(What the task asks)
From the entries below, return only the lines starting at the one that contains "none -> lime brick C3 level 1" and ending at the one that contains "none -> black brick H2:H3 level 2", exactly as they stand.

(Source records)
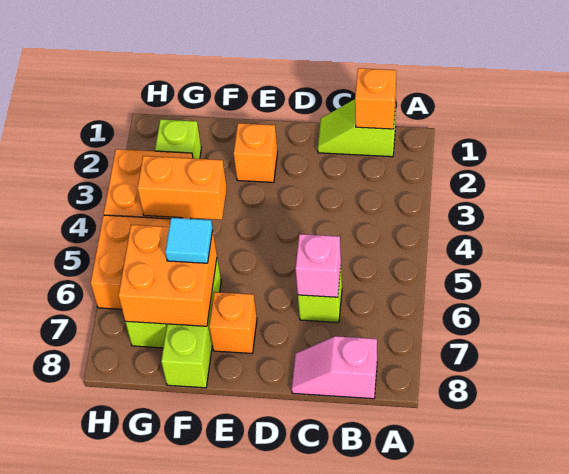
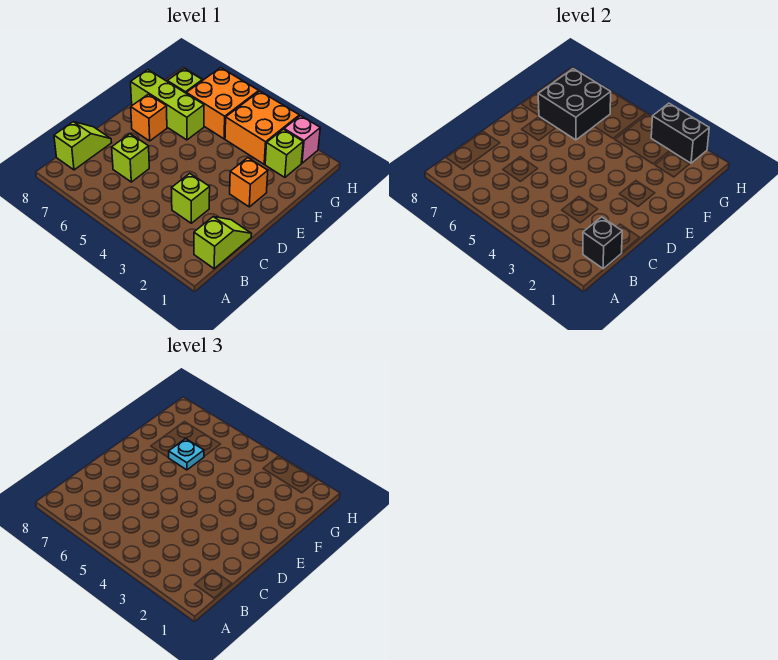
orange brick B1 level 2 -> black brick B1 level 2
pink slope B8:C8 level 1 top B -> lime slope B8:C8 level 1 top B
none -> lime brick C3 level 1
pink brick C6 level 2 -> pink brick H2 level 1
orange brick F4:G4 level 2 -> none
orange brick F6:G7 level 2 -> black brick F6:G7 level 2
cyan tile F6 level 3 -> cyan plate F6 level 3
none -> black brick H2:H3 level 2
--
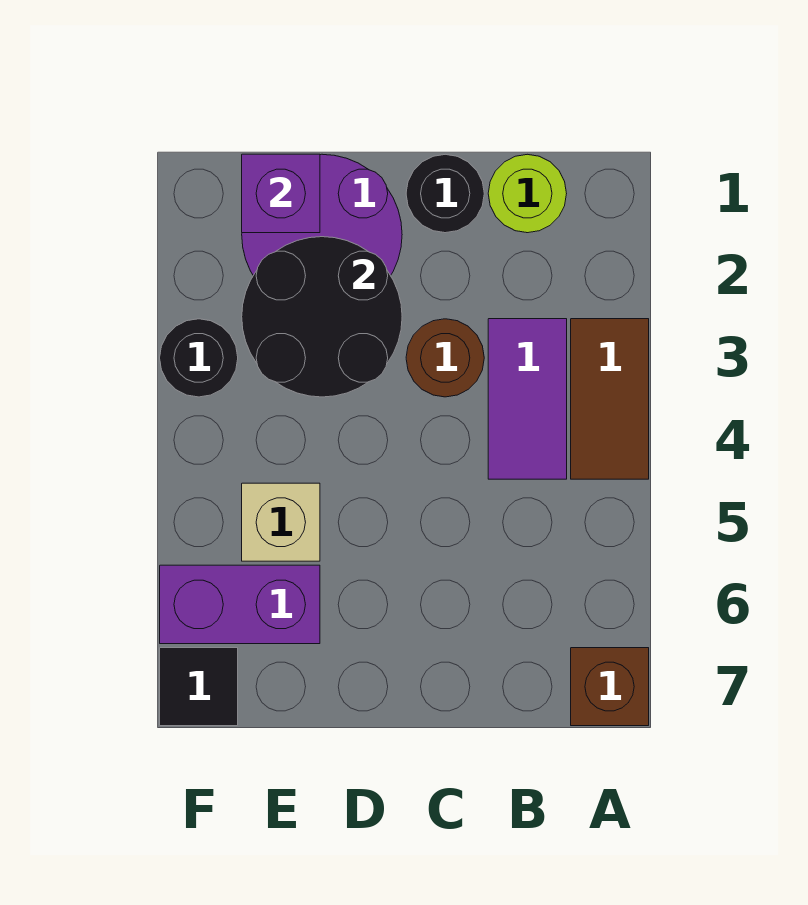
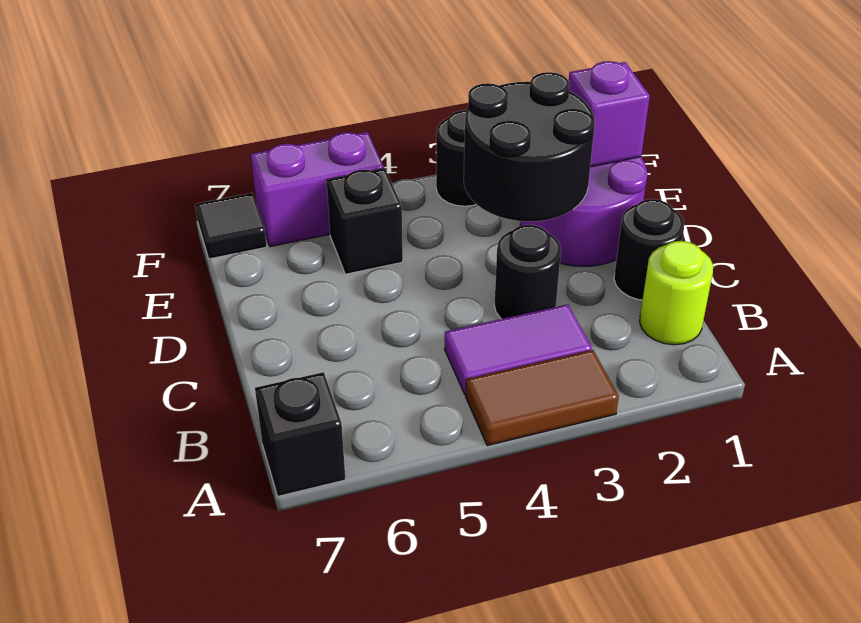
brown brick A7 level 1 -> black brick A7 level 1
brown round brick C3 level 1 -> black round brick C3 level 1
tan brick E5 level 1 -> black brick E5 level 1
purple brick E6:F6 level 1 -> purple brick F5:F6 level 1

(Answer space)
none -> lime brick C3 level 1
pink brick C6 level 2 -> pink brick H2 level 1
orange brick F4:G4 level 2 -> none
orange brick F6:G7 level 2 -> black brick F6:G7 level 2
cyan tile F6 level 3 -> cyan plate F6 level 3
none -> black brick H2:H3 level 2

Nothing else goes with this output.